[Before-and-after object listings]
┏━━

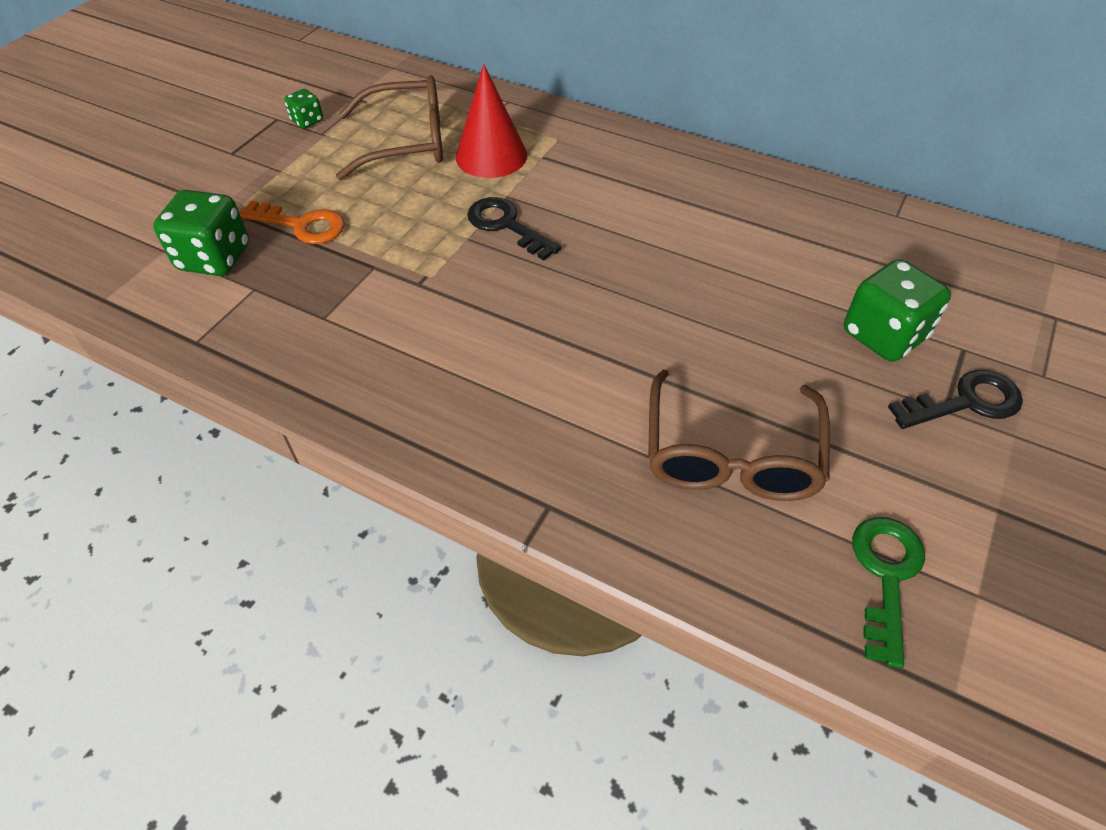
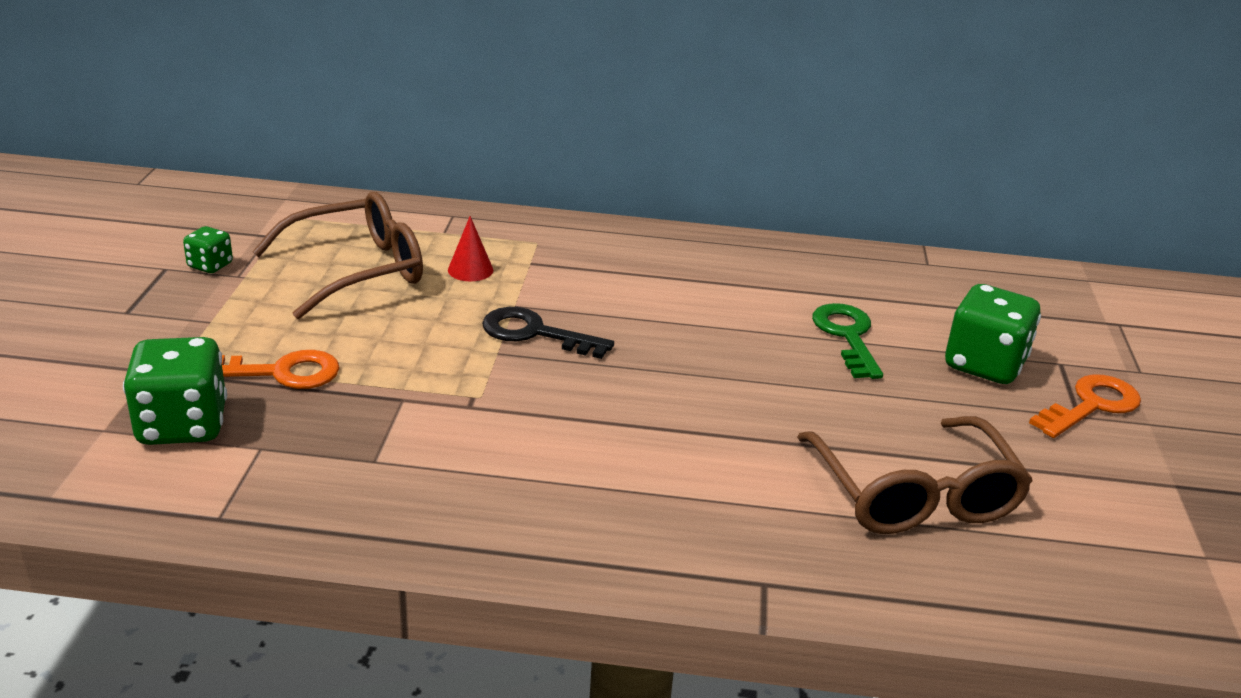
camera: 25 degrees left, 20 degrees down
(491, 156) = (470, 270): red cone -> red cone, size x0.52
(886, 576) = (1121, 562): green key -> green key (847, 336)
(965, 402) = (1091, 406): black key -> orange key

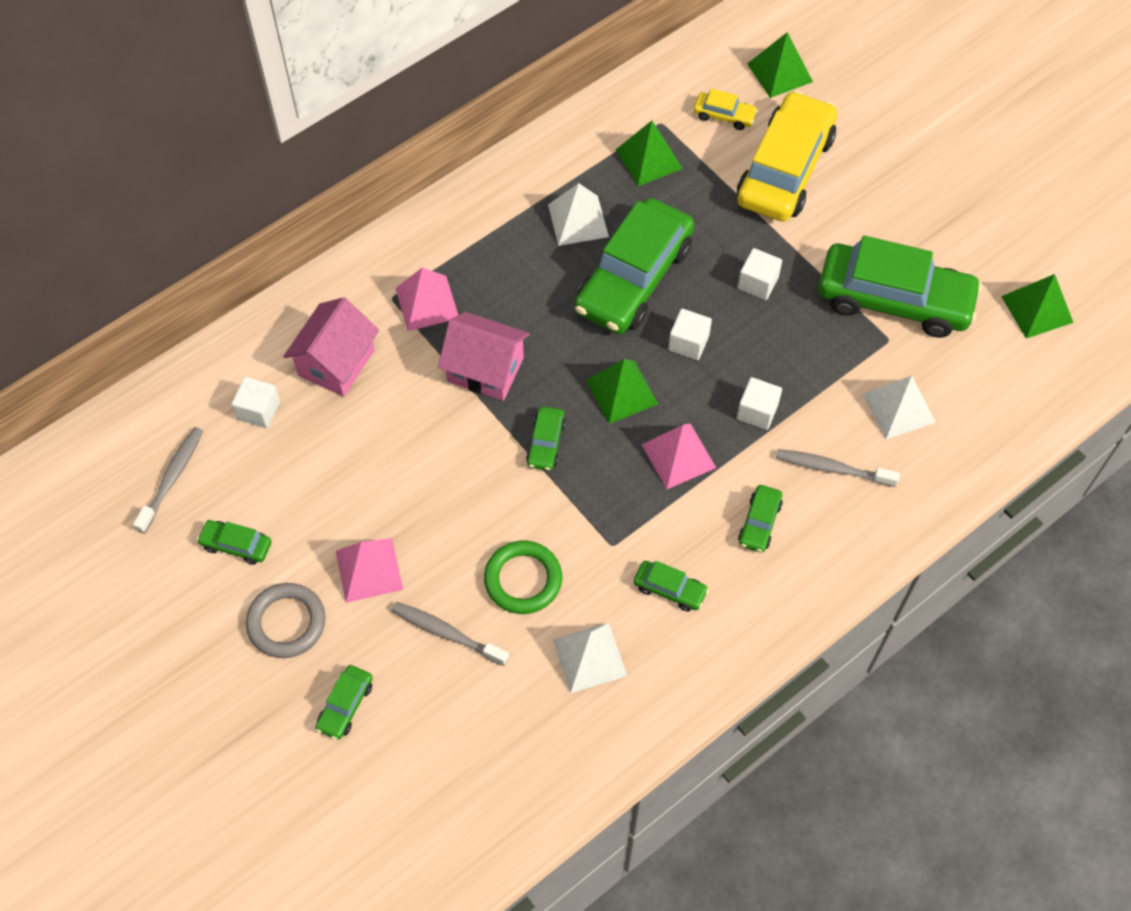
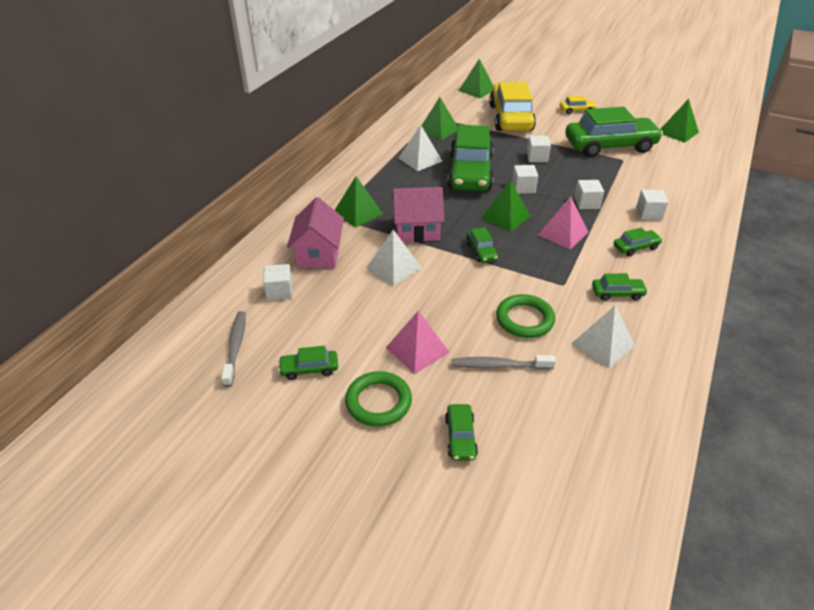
camera: 25 degrees left, 20 degrees down
(286, 622) = (378, 402): grey ring -> green ring
(427, 303) = (358, 212): pink pyramid -> green pyramid
(724, 115) = (463, 108): yellow car -> yellow car (577, 110)
(759, 523) = (636, 247): green car -> green car turned 105 degrees counterclockwise
(832, 468) = (649, 214): grey toothbrush -> white cube
(898, 408) = (655, 182): white pyramid -> white pyramid (393, 267)

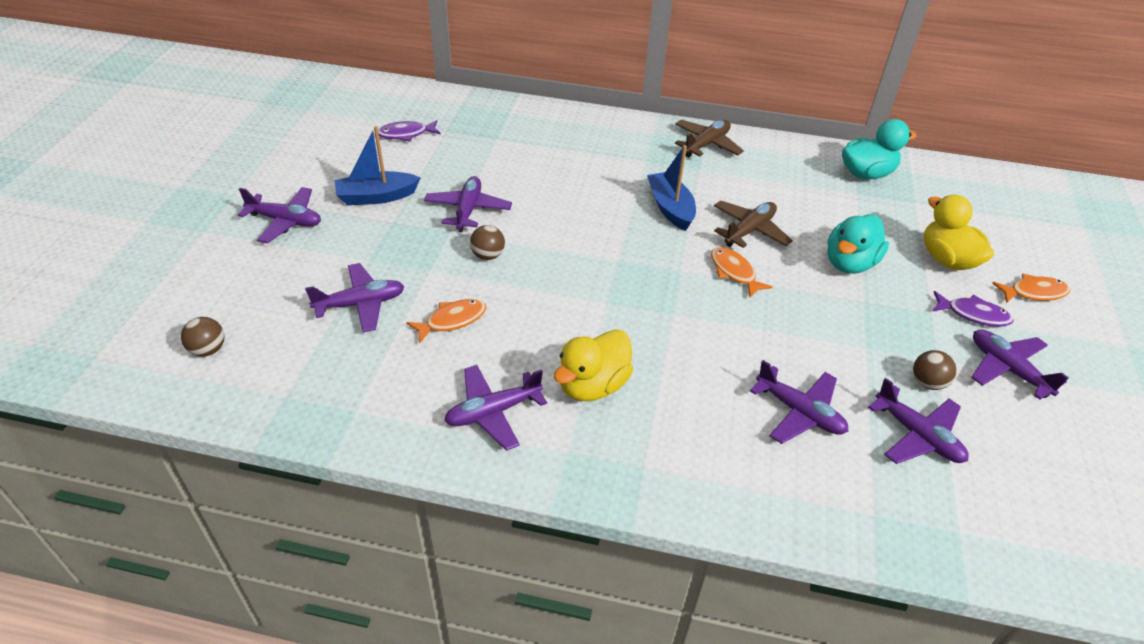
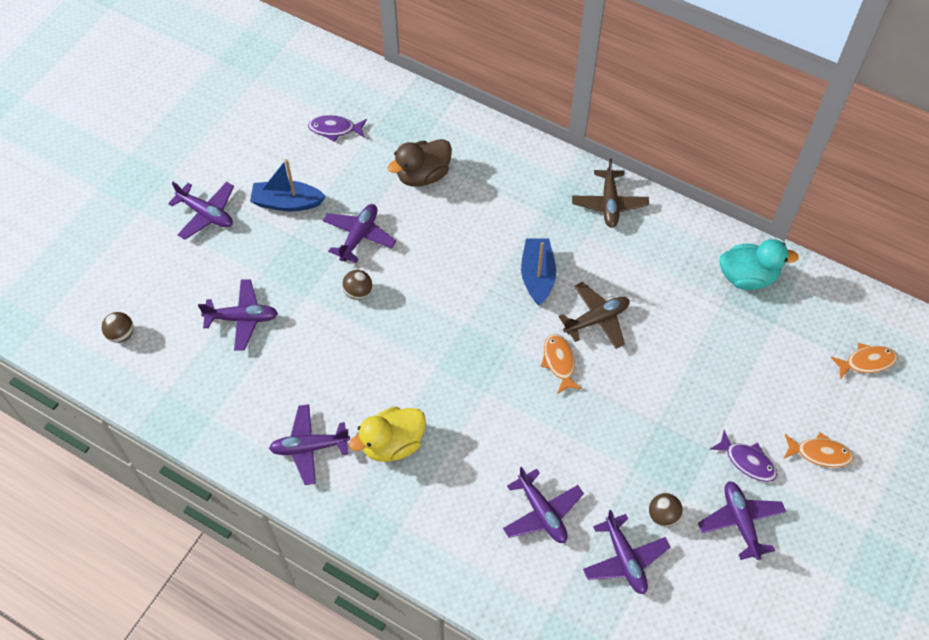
camera: 20 degrees right, 15 degrees up
(452, 320) = (307, 353): orange fish -> orange fish (866, 362)
(513, 153) = (423, 175): none -> brown duck
(706, 144) = (609, 204): brown plane -> brown plane turned 120 degrees clockwise
(849, 263) = (668, 378): turquoise duck -> none
(947, 259) = (762, 397): yellow duck -> none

┗━━

» **Activity**
Wherever an image appears, omit it; copy the rest of the records exactly.

» **Your response**
camera: 25 degrees left, 20 degrees down
(491, 156) = (470, 270): red cone -> red cone, size x0.52
(886, 576) = (1121, 562): green key -> green key (847, 336)
(965, 402) = (1091, 406): black key -> orange key

camera: 25 degrees left, 20 degrees down
(286, 622) = (378, 402): grey ring -> green ring
(427, 303) = (358, 212): pink pyramid -> green pyramid
(724, 115) = (463, 108): yellow car -> yellow car (577, 110)
(759, 523) = (636, 247): green car -> green car turned 105 degrees counterclockwise
(832, 468) = (649, 214): grey toothbrush -> white cube
(898, 408) = (655, 182): white pyramid -> white pyramid (393, 267)

camera: 20 degrees right, 15 degrees up
(452, 320) = (307, 353): orange fish -> orange fish (866, 362)
(513, 153) = (423, 175): none -> brown duck
(706, 144) = (609, 204): brown plane -> brown plane turned 120 degrees clockwise
(849, 263) = (668, 378): turquoise duck -> none
(947, 259) = (762, 397): yellow duck -> none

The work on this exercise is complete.